Input data:
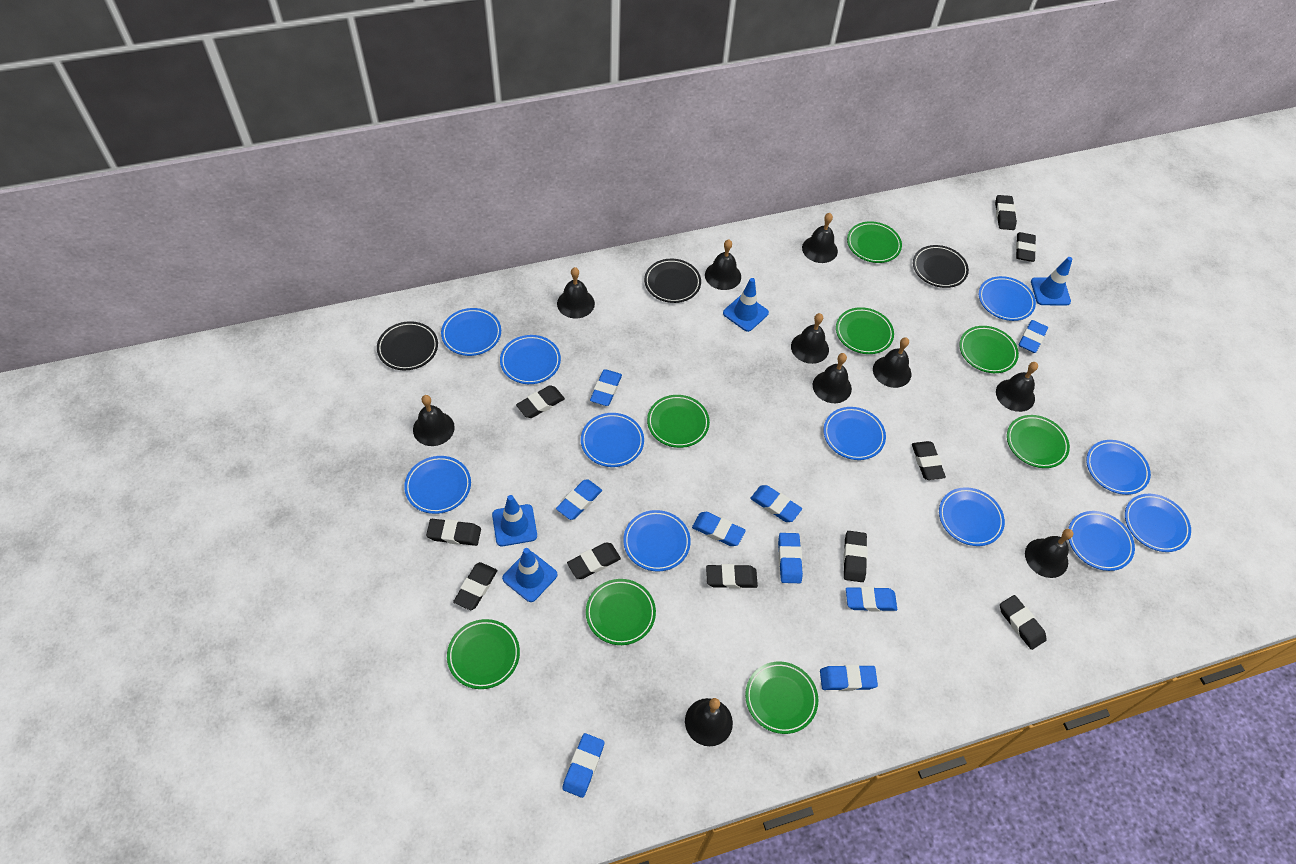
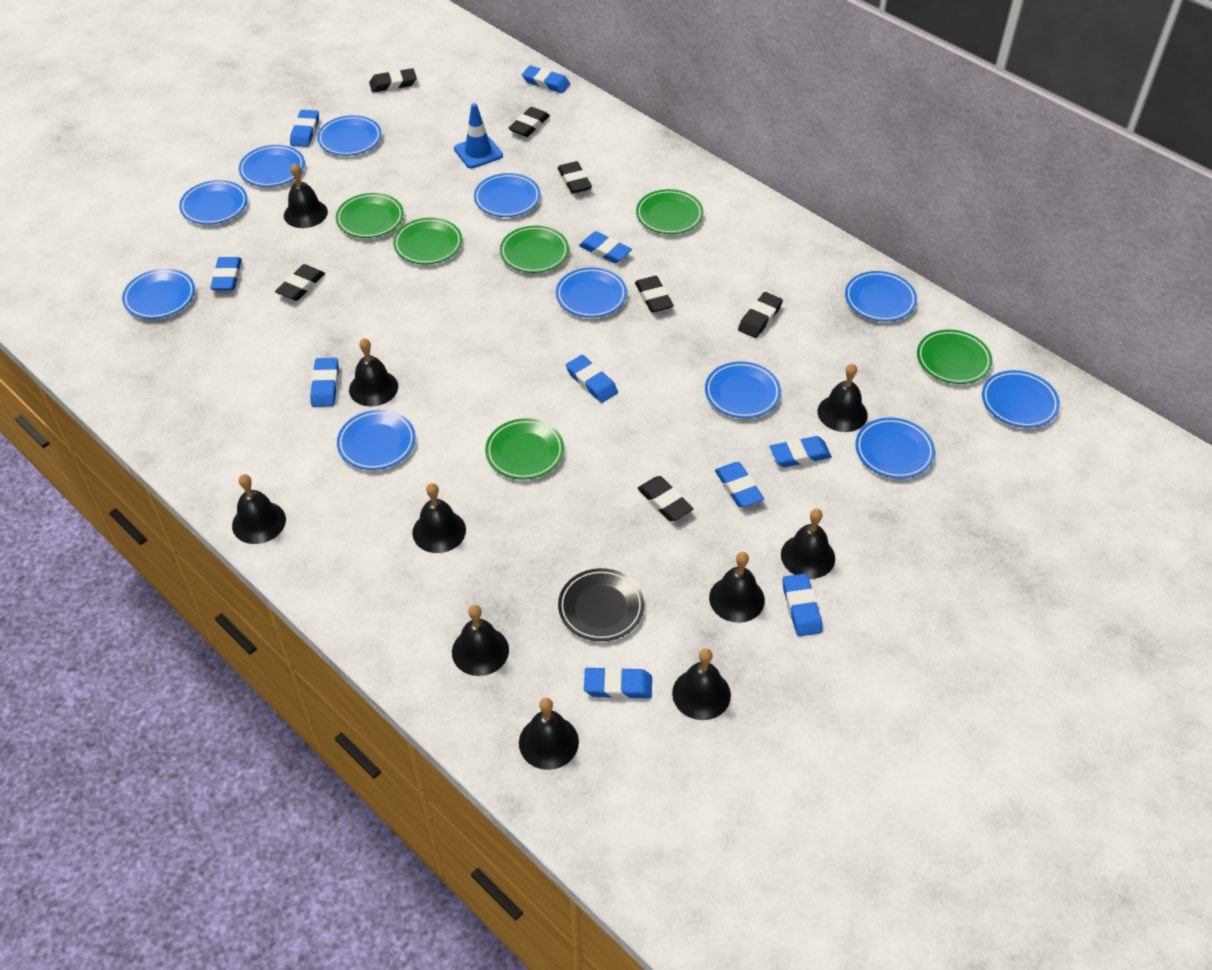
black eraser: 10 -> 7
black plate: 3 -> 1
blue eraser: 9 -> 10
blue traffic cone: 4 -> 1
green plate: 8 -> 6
* * *
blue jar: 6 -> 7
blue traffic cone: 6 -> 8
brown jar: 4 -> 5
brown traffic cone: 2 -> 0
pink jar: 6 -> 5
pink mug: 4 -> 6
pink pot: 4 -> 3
...
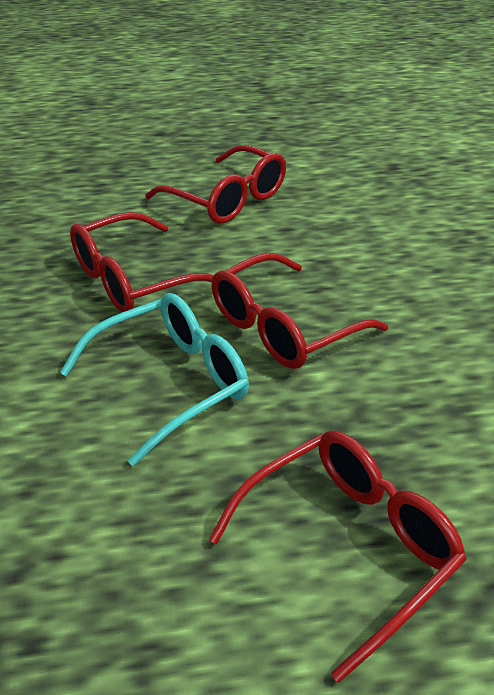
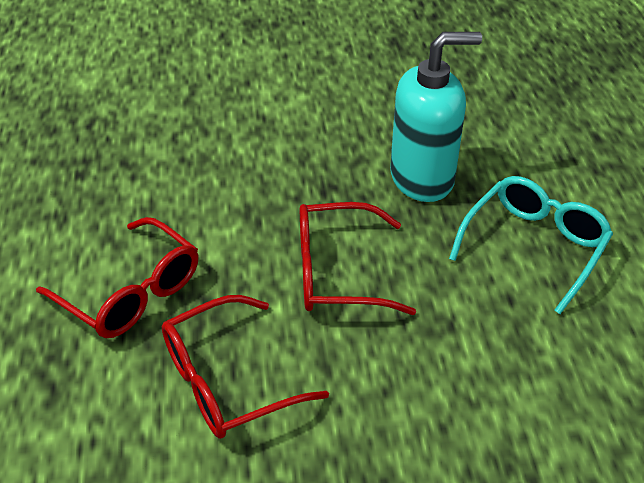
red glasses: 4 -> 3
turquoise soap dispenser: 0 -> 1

Activity: Above are the lines; repeat exactly the ones from the line containing "blue jar: 6 -> 7" down to the line containing "pink pot: 4 -> 3", both inclusive.

Answer space:
blue jar: 6 -> 7
blue traffic cone: 6 -> 8
brown jar: 4 -> 5
brown traffic cone: 2 -> 0
pink jar: 6 -> 5
pink mug: 4 -> 6
pink pot: 4 -> 3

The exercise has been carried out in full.